# Problem to work on:
Working through the data below, reproduce word for word the line with "blue brick M4 level 2 -> none" and every line after it, both ends included, and omit the pictures.

# Input material:
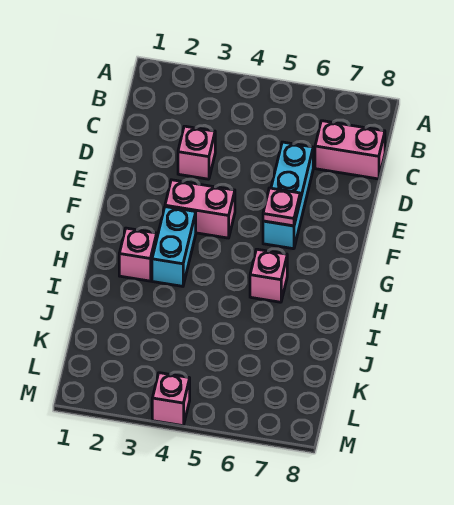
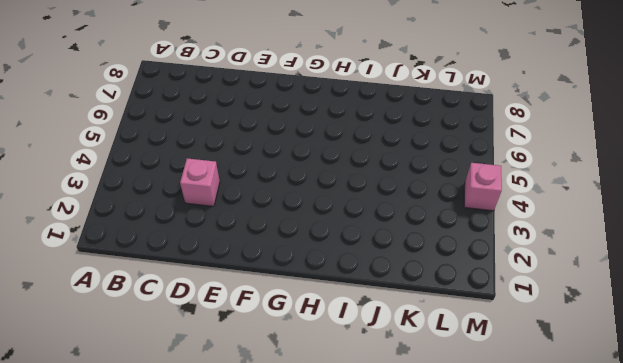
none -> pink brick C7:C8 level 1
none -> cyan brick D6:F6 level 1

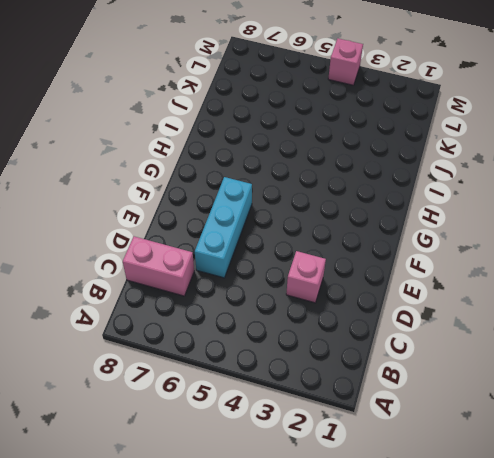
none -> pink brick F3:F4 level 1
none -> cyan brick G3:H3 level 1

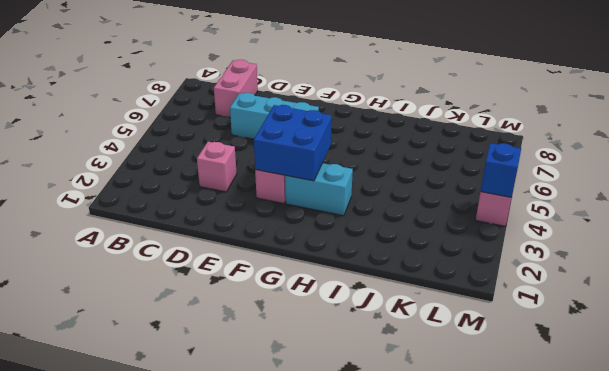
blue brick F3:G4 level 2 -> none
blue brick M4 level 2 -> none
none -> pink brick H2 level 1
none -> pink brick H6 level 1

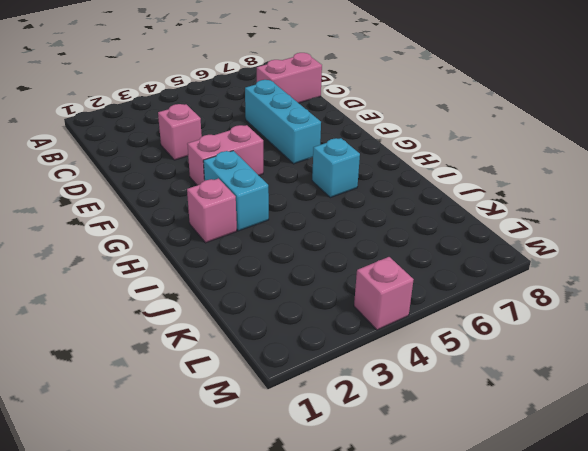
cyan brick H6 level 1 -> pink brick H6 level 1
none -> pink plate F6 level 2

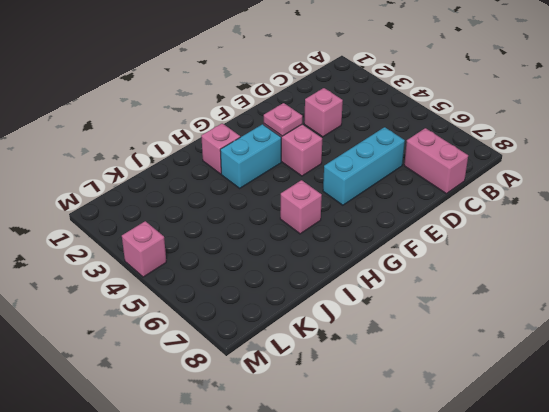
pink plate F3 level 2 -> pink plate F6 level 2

# Task response:
blue brick M4 level 2 -> none
none -> pink brick H2 level 1
none -> pink brick H6 level 1

cyan brick H6 level 1 -> pink brick H6 level 1
none -> pink plate F6 level 2

pink plate F3 level 2 -> pink plate F6 level 2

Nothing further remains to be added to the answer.